◆ What to work on
Which lines in the records below mention the word "cube"? Copy each one out.

*** Dataset entries Section Begins ***

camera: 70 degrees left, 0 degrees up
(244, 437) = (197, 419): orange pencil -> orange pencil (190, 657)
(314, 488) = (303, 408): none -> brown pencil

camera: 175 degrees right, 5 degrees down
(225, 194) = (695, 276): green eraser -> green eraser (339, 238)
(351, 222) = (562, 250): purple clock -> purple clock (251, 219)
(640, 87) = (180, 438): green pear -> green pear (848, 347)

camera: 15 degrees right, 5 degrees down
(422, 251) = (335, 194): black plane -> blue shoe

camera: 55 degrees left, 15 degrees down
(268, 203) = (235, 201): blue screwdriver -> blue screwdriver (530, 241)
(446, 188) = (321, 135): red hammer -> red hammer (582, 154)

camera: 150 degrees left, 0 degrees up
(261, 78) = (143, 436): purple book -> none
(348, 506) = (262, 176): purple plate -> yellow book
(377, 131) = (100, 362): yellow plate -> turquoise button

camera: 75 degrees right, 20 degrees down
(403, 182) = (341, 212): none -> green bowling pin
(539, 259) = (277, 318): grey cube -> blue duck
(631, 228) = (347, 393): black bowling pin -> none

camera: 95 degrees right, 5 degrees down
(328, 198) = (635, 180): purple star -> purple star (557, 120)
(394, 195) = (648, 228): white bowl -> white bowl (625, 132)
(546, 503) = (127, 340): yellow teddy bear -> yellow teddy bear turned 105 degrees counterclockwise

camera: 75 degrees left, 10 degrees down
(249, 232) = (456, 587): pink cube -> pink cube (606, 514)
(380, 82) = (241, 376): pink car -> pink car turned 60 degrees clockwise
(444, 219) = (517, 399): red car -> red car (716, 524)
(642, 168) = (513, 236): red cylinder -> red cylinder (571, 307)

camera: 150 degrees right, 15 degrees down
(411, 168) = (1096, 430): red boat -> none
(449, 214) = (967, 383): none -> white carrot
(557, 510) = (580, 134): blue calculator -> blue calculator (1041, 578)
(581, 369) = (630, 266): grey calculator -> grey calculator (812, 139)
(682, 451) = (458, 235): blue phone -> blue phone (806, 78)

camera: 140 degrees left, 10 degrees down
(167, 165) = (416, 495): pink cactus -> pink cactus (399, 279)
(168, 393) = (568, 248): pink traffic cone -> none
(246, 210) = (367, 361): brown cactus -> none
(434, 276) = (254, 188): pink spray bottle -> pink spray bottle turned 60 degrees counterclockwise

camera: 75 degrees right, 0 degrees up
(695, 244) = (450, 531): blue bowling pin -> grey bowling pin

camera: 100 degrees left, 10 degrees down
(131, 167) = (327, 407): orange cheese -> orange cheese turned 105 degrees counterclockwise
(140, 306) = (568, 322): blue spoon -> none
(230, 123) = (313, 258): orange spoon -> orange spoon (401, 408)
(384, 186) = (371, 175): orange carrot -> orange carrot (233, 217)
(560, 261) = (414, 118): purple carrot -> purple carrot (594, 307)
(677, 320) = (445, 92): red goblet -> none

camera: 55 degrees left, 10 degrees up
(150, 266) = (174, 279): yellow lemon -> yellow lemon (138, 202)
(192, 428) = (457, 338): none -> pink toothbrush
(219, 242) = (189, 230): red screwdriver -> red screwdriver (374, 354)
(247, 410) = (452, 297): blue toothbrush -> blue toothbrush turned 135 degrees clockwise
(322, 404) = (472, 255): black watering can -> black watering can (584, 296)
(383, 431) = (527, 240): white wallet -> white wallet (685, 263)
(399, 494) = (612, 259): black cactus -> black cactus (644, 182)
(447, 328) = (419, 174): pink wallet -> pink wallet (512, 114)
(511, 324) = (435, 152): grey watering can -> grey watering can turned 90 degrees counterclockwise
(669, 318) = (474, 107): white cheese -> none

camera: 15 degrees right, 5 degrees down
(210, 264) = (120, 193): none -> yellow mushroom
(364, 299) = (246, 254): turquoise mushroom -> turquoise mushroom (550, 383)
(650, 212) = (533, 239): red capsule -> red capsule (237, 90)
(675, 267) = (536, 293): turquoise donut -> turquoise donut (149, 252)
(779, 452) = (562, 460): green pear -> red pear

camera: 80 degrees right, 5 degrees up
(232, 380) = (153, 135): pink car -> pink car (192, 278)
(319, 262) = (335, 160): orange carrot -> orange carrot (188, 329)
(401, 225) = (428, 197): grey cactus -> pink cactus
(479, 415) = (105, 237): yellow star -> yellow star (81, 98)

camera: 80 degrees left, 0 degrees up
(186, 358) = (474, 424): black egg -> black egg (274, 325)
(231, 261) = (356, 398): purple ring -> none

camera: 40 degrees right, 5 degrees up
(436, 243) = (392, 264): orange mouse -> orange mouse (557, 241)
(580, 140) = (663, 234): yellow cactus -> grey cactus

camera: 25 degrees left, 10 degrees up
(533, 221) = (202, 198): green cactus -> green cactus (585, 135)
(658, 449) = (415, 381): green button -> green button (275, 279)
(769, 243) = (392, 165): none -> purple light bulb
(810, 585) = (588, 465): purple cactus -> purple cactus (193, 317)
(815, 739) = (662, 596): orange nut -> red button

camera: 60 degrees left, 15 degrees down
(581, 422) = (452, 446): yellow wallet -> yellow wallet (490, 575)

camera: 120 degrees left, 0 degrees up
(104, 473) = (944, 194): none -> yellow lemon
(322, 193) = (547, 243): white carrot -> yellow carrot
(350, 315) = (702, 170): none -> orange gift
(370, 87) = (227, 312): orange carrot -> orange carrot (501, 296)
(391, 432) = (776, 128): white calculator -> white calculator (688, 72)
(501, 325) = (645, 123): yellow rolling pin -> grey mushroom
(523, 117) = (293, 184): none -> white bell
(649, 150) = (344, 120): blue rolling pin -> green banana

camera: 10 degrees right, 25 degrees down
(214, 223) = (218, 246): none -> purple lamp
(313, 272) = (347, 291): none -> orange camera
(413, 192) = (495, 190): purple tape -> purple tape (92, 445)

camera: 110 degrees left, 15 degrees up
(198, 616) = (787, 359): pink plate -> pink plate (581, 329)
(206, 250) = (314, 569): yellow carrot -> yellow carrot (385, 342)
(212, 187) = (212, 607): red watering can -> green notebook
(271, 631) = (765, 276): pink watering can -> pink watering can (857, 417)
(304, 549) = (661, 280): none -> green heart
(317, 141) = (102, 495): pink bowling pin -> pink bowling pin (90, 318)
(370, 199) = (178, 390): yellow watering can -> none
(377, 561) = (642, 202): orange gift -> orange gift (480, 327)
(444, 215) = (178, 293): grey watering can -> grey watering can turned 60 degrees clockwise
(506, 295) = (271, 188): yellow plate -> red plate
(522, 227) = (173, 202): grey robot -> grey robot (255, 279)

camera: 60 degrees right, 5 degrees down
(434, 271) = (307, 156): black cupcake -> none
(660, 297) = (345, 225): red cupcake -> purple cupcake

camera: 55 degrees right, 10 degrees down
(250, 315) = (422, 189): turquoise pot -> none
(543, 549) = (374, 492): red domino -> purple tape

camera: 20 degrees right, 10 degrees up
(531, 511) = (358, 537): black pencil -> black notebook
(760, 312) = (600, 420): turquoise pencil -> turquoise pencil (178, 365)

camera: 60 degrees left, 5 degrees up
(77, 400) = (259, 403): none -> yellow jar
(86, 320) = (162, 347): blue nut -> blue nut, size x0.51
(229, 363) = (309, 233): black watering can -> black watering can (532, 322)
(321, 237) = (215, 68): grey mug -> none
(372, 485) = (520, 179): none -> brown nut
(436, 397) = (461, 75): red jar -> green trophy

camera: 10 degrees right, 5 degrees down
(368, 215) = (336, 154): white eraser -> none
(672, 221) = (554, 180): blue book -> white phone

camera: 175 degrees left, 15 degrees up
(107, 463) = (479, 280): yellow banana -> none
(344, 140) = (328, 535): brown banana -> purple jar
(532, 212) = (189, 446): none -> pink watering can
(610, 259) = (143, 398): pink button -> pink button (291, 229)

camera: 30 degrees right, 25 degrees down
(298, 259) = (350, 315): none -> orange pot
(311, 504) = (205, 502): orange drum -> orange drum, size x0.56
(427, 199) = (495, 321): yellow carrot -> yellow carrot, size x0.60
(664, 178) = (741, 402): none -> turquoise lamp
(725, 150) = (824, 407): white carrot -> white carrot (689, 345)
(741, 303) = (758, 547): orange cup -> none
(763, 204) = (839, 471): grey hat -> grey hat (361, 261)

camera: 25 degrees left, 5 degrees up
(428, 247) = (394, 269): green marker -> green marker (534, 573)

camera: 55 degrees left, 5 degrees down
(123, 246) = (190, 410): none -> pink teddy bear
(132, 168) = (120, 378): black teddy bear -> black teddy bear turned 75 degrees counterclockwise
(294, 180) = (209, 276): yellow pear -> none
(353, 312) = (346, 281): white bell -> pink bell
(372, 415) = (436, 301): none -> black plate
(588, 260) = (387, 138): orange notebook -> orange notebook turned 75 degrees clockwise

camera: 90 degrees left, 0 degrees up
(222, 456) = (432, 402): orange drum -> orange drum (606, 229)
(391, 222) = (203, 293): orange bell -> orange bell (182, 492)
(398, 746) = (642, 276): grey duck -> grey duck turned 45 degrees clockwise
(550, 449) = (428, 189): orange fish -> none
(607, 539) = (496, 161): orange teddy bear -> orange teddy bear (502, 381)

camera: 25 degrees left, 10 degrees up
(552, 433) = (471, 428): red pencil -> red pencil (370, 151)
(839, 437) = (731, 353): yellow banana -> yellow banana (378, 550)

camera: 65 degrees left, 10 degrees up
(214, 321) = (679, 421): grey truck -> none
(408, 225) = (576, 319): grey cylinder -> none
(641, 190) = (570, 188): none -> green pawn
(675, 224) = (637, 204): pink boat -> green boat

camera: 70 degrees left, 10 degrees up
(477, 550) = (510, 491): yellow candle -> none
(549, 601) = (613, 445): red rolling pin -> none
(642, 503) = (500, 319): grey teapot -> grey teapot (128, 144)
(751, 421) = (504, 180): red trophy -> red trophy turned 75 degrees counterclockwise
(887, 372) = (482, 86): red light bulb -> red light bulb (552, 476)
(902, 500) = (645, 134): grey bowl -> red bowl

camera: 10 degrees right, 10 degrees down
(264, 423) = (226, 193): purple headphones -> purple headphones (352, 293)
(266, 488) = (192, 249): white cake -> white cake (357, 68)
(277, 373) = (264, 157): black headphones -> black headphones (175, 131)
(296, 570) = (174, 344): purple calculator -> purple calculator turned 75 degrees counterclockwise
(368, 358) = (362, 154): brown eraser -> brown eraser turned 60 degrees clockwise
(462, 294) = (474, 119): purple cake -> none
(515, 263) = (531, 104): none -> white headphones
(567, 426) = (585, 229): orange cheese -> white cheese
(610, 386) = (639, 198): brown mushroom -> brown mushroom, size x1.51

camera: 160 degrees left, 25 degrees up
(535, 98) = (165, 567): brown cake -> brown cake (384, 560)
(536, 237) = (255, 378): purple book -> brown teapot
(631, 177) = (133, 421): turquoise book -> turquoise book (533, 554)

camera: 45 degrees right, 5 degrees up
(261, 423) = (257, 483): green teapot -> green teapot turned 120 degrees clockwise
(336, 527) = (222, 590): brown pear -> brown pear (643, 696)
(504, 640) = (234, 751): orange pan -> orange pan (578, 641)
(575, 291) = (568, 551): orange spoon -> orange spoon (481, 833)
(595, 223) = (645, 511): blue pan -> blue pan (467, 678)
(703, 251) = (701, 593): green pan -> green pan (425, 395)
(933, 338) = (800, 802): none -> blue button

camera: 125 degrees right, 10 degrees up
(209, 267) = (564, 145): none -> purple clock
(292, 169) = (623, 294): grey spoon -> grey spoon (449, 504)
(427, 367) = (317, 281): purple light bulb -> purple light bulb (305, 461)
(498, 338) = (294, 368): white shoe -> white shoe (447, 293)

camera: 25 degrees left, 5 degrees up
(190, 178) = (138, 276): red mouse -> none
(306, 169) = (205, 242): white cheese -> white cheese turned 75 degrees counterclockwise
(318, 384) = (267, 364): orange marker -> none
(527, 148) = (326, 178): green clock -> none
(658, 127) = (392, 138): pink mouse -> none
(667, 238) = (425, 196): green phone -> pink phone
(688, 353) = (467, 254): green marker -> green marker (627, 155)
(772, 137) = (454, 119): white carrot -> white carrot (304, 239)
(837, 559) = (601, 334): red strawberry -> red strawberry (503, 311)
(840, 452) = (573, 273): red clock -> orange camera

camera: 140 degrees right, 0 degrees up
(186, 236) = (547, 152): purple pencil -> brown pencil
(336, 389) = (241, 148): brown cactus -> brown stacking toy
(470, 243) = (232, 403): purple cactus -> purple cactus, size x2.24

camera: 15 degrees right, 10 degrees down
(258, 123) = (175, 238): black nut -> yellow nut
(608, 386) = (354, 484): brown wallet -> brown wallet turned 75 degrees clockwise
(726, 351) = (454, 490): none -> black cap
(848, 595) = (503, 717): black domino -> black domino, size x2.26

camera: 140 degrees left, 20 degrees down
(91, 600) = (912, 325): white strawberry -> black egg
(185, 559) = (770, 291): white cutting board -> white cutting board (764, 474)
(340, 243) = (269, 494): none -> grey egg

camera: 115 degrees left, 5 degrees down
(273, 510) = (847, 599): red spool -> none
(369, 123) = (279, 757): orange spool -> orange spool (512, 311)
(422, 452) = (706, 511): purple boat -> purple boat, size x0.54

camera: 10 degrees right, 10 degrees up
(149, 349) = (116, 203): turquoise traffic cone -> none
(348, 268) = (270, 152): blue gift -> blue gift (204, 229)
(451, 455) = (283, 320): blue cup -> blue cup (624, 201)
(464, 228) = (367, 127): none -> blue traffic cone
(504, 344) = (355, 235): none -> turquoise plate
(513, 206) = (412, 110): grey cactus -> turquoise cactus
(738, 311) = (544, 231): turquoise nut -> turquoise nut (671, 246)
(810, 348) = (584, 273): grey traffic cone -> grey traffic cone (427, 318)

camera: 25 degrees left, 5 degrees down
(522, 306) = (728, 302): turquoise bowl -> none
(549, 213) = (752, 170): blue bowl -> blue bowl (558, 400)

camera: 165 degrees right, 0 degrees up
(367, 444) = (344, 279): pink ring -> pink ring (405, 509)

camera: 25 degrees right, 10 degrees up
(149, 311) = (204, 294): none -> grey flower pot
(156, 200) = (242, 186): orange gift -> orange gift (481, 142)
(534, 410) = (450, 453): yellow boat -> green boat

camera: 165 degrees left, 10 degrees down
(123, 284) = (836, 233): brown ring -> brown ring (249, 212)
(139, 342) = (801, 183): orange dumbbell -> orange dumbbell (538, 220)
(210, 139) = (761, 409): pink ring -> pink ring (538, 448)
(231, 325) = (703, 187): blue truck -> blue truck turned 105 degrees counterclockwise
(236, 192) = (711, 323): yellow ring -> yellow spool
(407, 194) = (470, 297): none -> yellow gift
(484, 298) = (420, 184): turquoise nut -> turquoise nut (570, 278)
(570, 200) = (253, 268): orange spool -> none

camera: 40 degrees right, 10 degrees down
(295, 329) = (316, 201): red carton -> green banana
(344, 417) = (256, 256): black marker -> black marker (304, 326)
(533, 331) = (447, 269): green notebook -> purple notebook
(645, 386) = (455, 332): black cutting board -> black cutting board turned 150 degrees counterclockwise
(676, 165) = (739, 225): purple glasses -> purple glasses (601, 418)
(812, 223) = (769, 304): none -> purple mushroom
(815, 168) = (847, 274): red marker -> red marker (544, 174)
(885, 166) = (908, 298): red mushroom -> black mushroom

*** Dataset entries Section Ends ***

◆ Reply to the task
(539, 259) = (277, 318): grey cube -> blue duck
(249, 232) = (456, 587): pink cube -> pink cube (606, 514)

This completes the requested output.